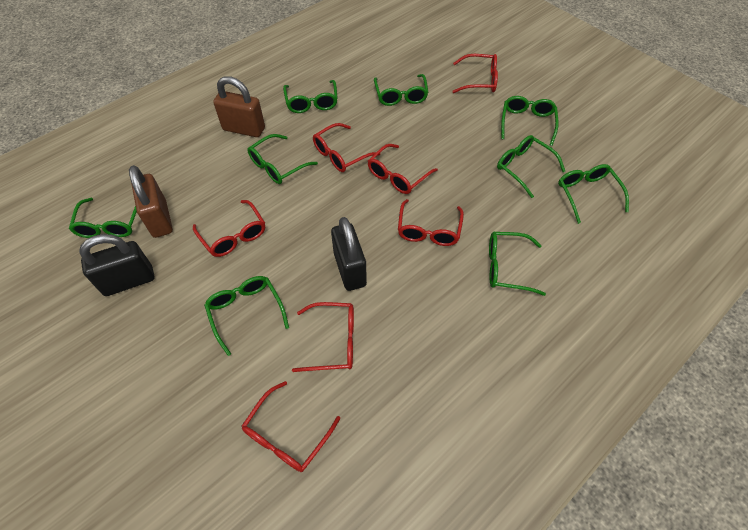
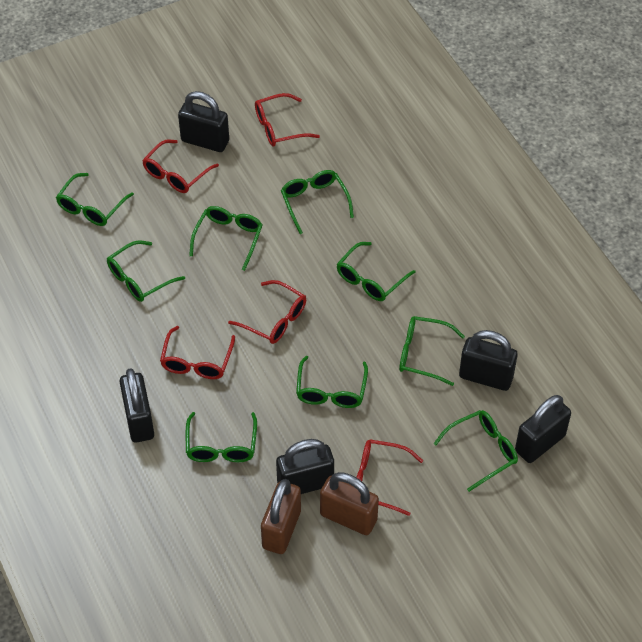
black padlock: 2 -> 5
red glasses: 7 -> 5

--

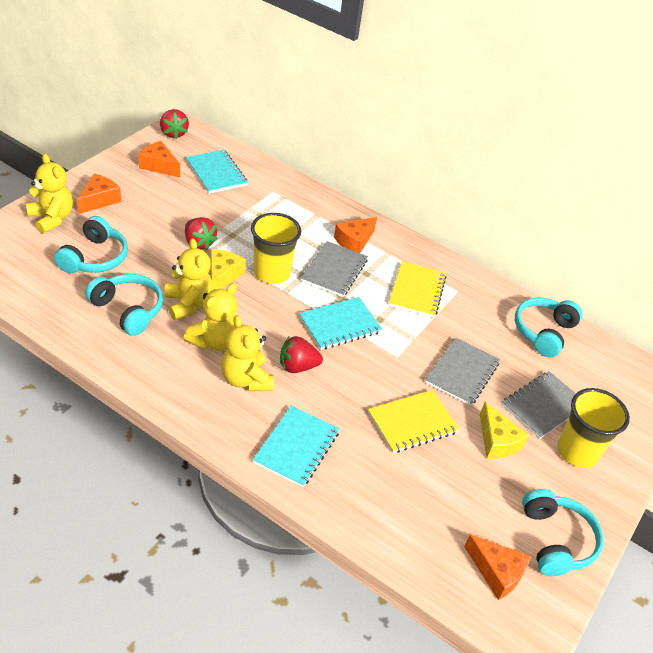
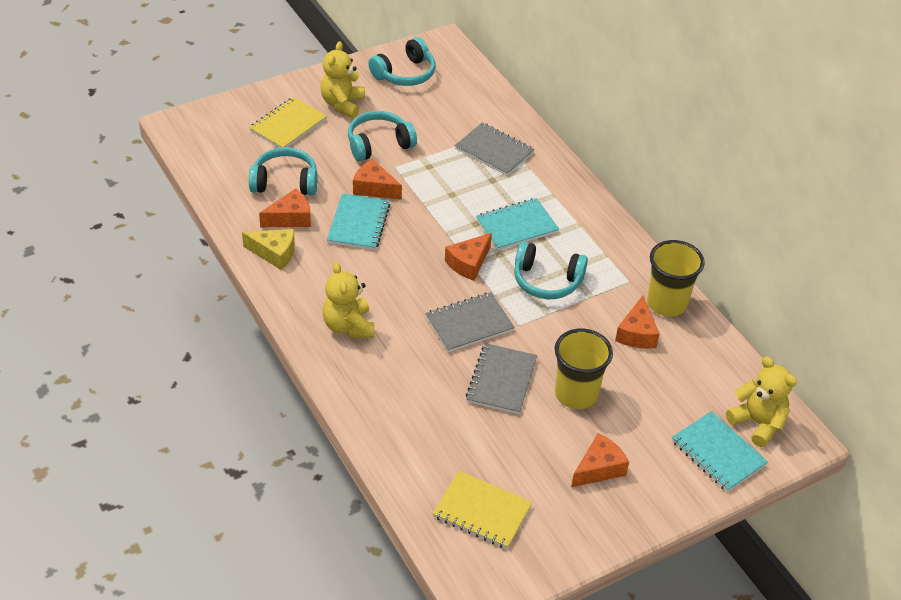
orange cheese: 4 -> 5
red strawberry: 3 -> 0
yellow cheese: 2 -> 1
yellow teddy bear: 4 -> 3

## REQUIREMENT:
Above are the records. Print exactly, and only, the lines from the line with "orange cheese: 4 -> 5" to the line with "yellow teddy bear: 4 -> 3", both inclusive.

## WRITTEN RESPONSE:
orange cheese: 4 -> 5
red strawberry: 3 -> 0
yellow cheese: 2 -> 1
yellow teddy bear: 4 -> 3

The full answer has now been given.